_Supplied data_:
— Start —
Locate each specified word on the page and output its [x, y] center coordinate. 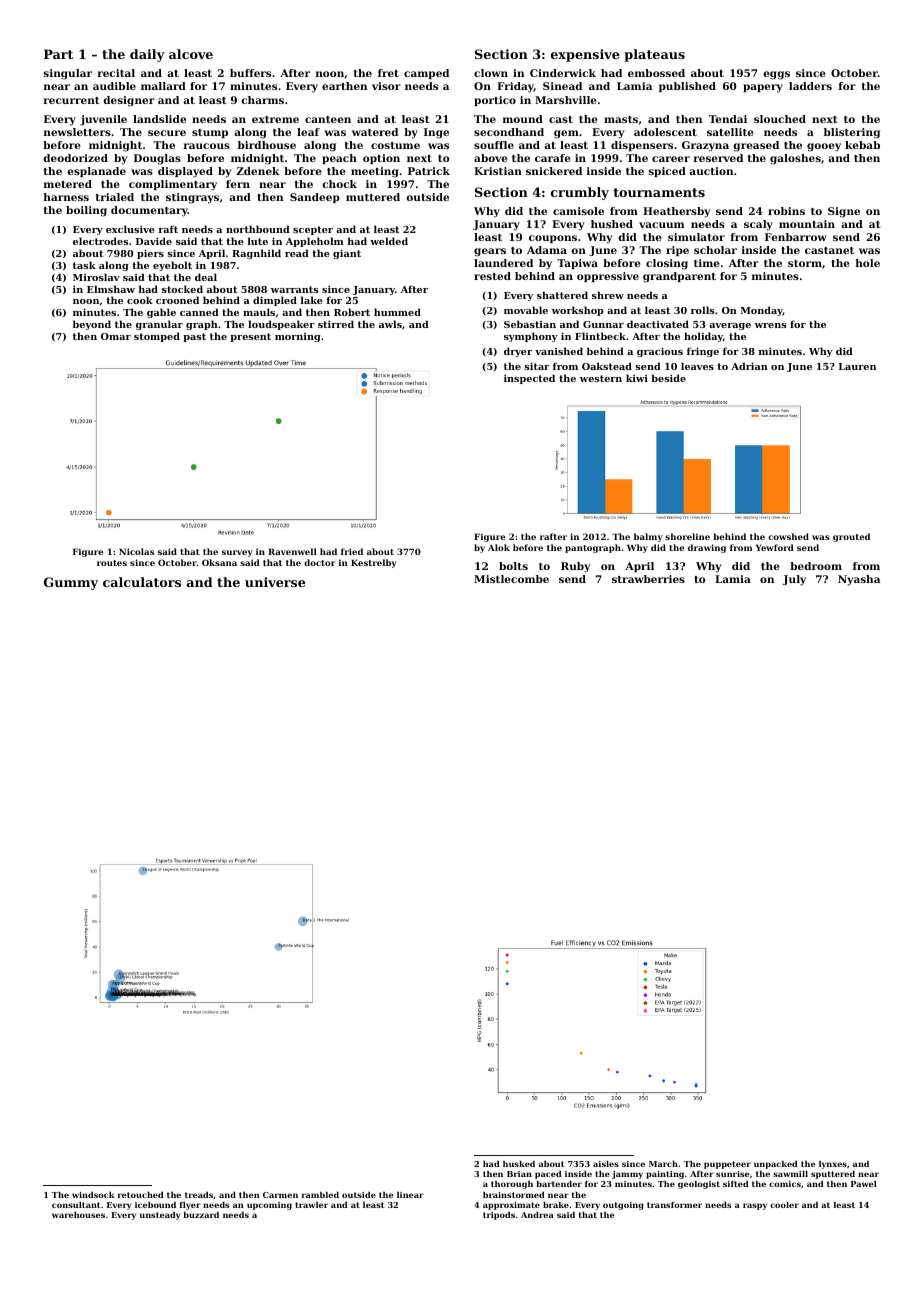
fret [388, 73]
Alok [499, 547]
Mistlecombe [511, 579]
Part [58, 54]
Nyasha [859, 580]
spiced [667, 172]
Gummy [71, 583]
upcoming [269, 1206]
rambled [320, 1195]
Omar [116, 336]
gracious [660, 352]
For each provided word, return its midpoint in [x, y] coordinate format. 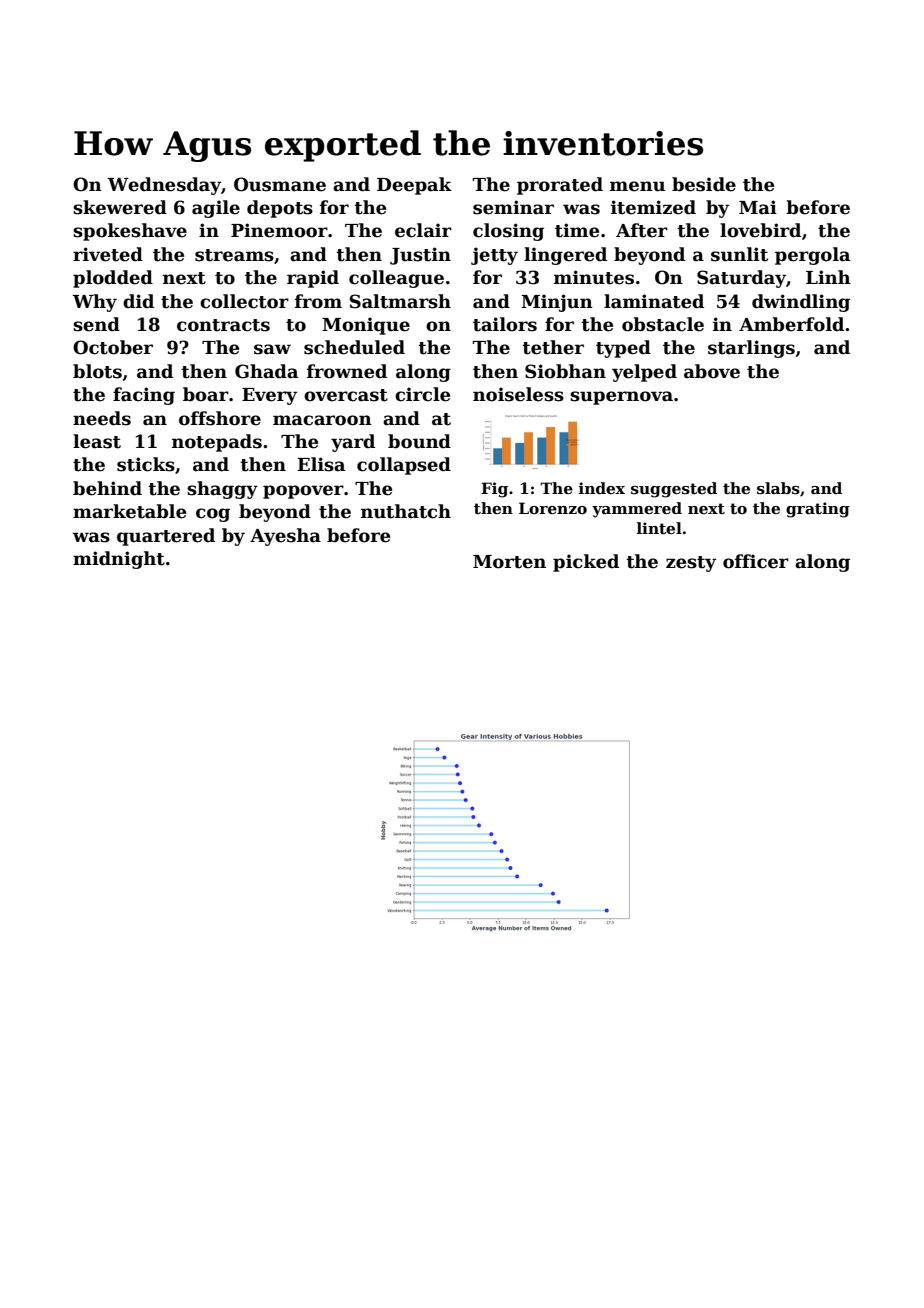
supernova [621, 398]
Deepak [414, 186]
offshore [220, 418]
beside [704, 184]
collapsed [404, 466]
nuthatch [406, 511]
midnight [119, 560]
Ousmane [280, 184]
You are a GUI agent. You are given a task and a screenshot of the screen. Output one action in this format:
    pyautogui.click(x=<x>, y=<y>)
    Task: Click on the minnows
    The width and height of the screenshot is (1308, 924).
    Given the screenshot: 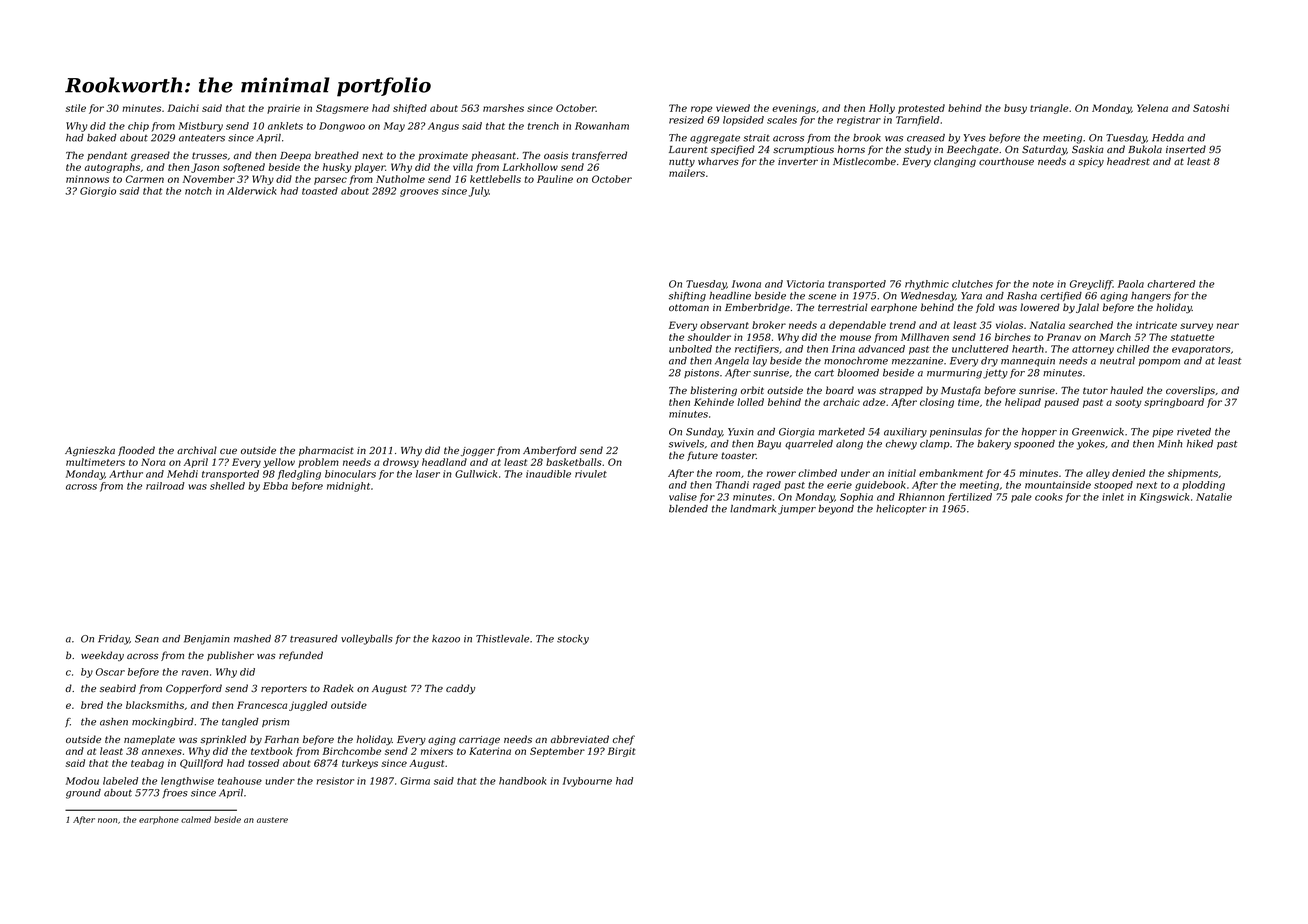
— End —
_Exercise goal_:
Please quote all of the material above word for word, leaving out the pictures.

_Finished answer_:
Locate each specified word on the page and output its [x, y] center coordinate. 
fret [388, 73]
Alok [499, 547]
Mistlecombe [511, 579]
Part [58, 54]
Nyasha [859, 580]
spiced [667, 172]
Gummy [71, 583]
upcoming [269, 1206]
rambled [320, 1195]
Omar [116, 336]
gracious [660, 352]
For each provided word, return its midpoint in [x, y] coordinate format. 
supernova [621, 398]
Deepak [414, 186]
offshore [220, 418]
beside [704, 184]
collapsed [404, 466]
nuthatch [406, 511]
midnight [119, 560]
Ousmane [280, 184]
You are a GUI agent. You are given a task and a screenshot of the screen. Output one action in this format:
    pyautogui.click(x=<x>, y=<y>)
    Task: Click on the minnows
    The width and height of the screenshot is (1308, 924).
    Given the screenshot: 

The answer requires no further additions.